#### Provided data:
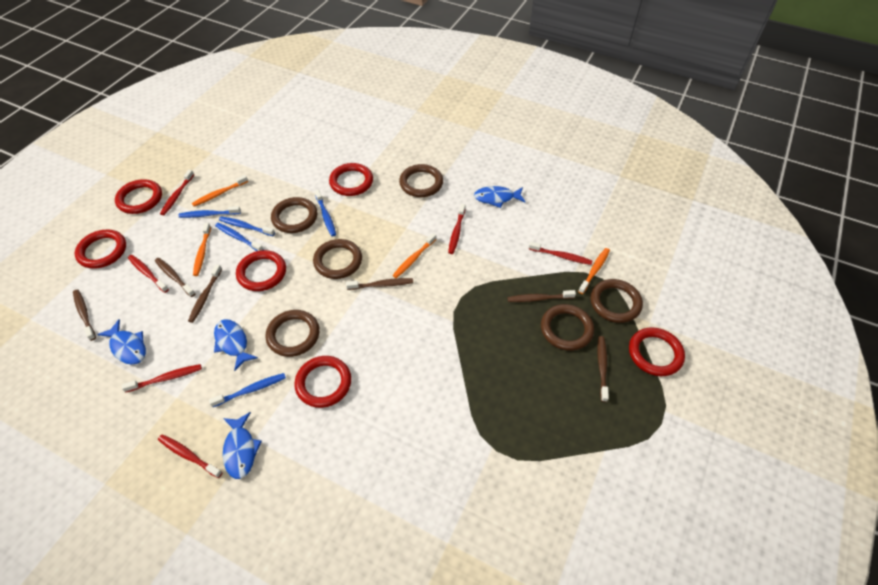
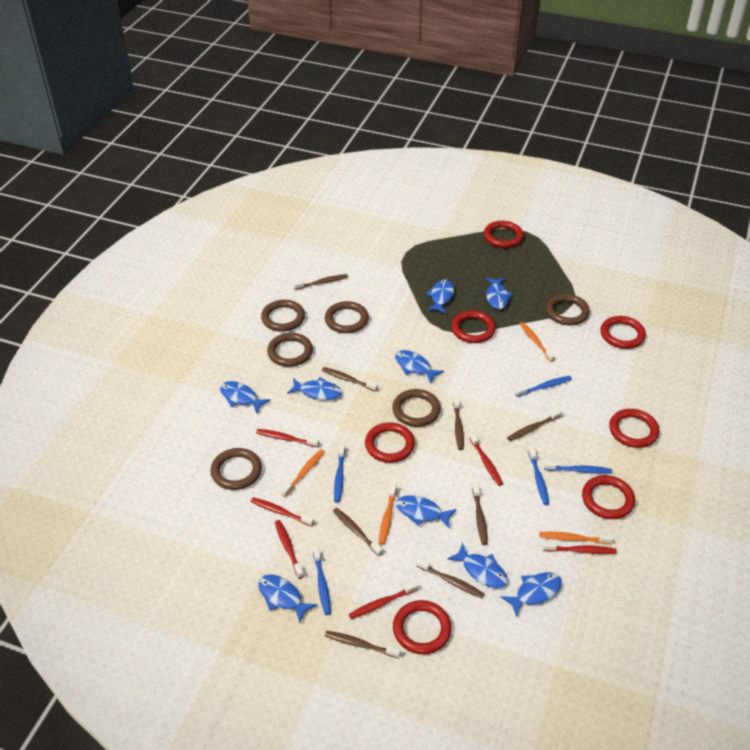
blue fish: 4 -> 9
brown toothbrush: 6 -> 8
red ring: 6 -> 7

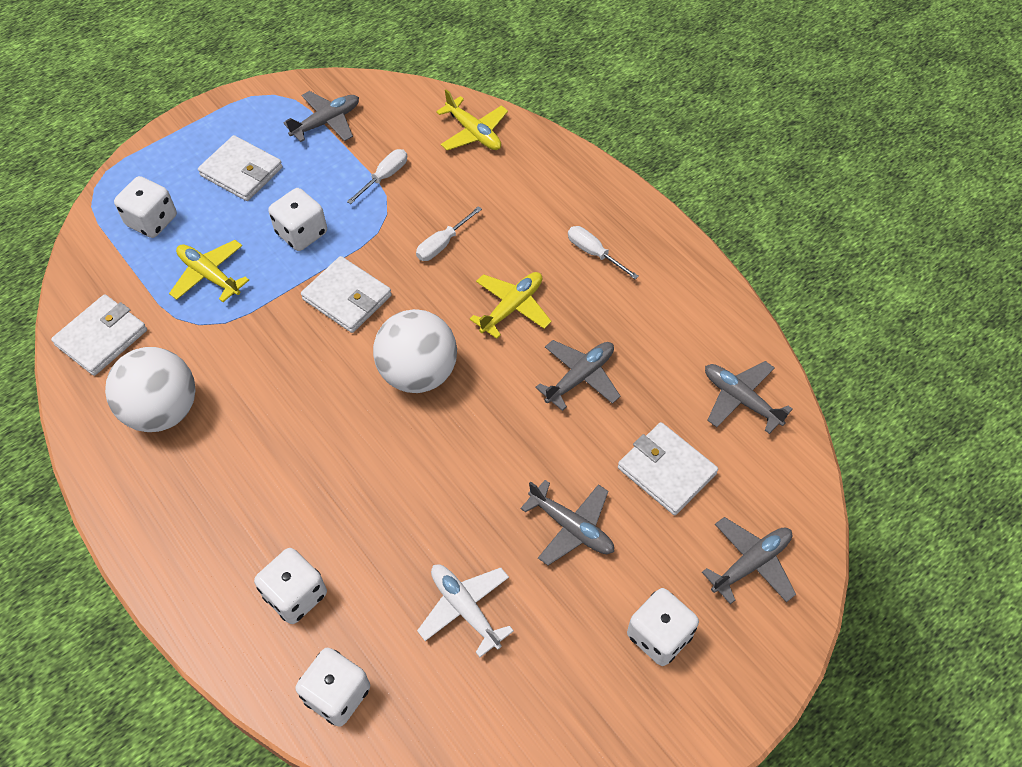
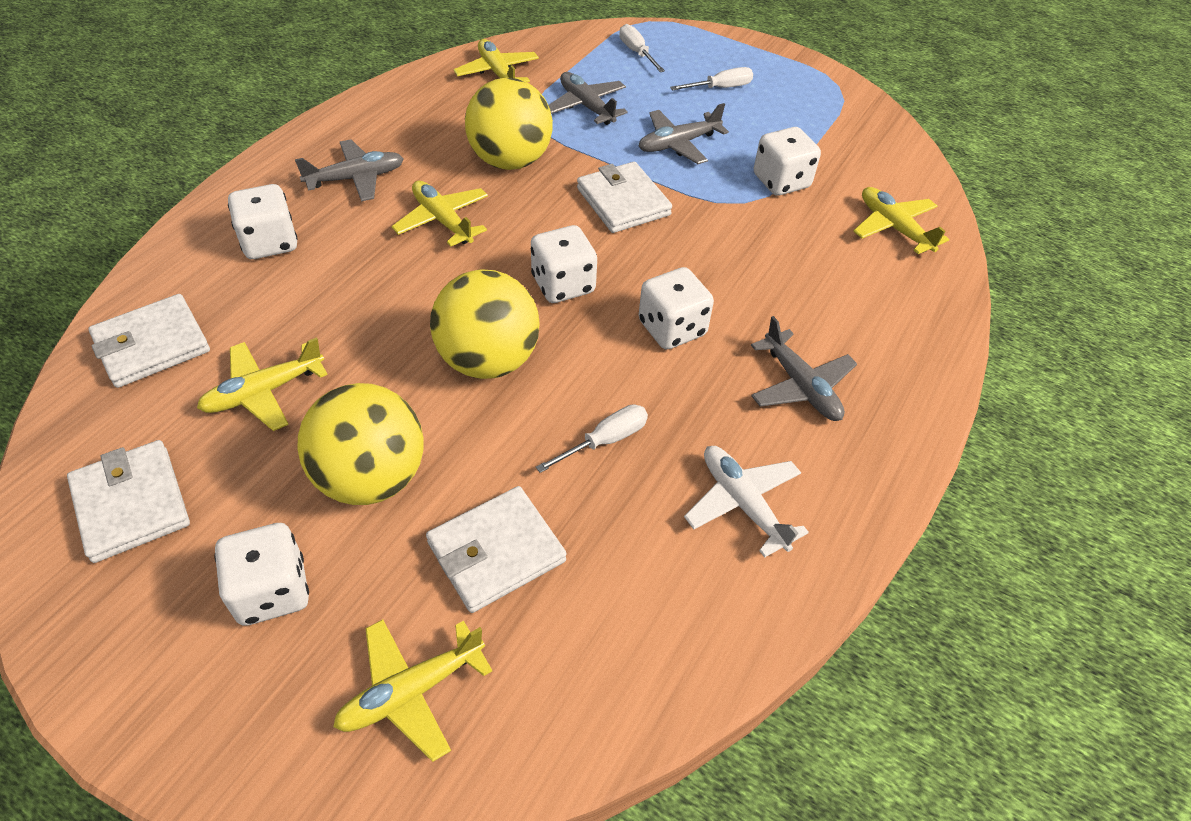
grey plane: 5 -> 4
white ball: 2 -> 0
yellow ball: 0 -> 3
yellow plane: 3 -> 5

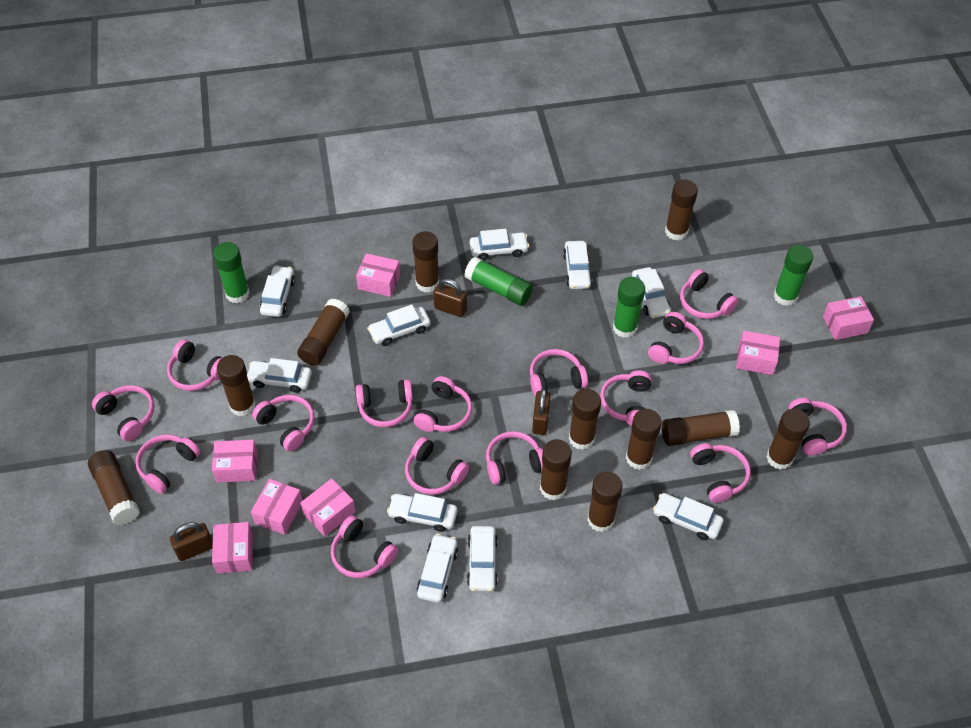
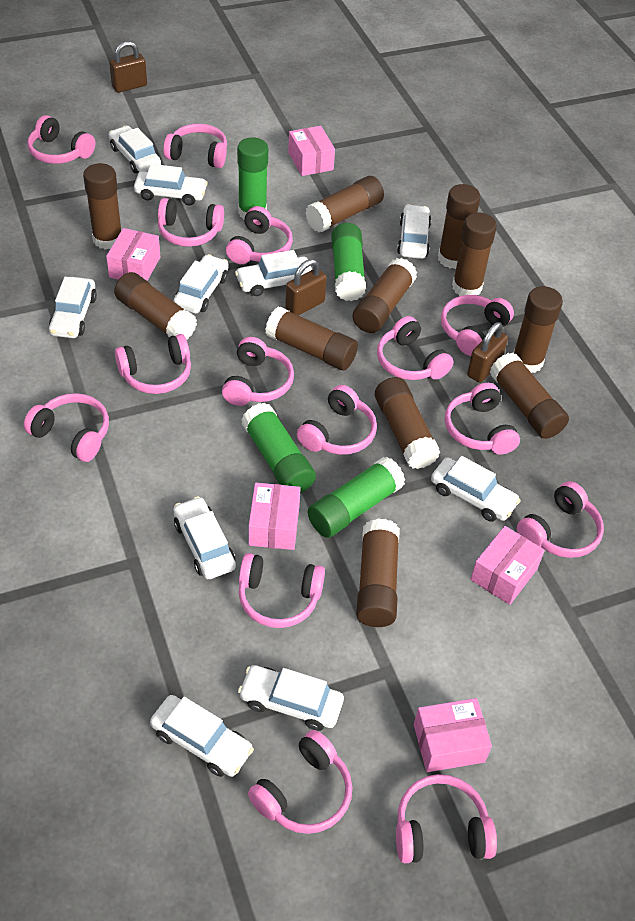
pink box: 7 -> 5

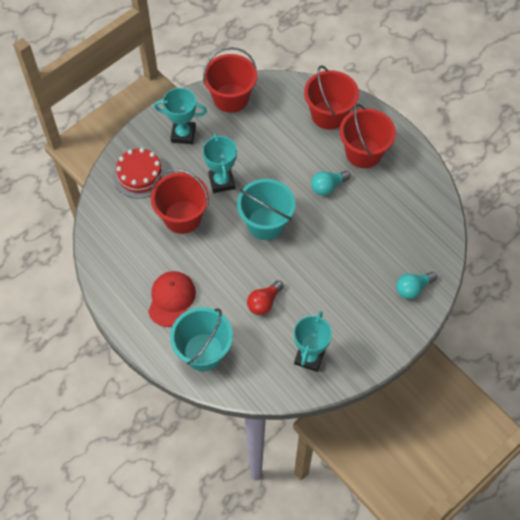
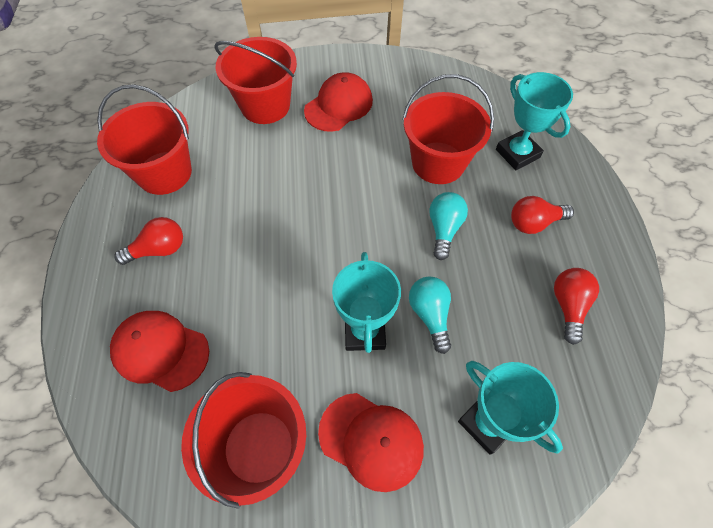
red cake: 1 -> 0
red cap: 1 -> 3
red light bulb: 1 -> 3
turquoise bucket: 2 -> 0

#### Task:
Repeat each entry above word for word, leaving every picture out.

#### Completed exercise:
blue fish: 4 -> 9
brown toothbrush: 6 -> 8
red ring: 6 -> 7

grey plane: 5 -> 4
white ball: 2 -> 0
yellow ball: 0 -> 3
yellow plane: 3 -> 5

pink box: 7 -> 5

red cake: 1 -> 0
red cap: 1 -> 3
red light bulb: 1 -> 3
turquoise bucket: 2 -> 0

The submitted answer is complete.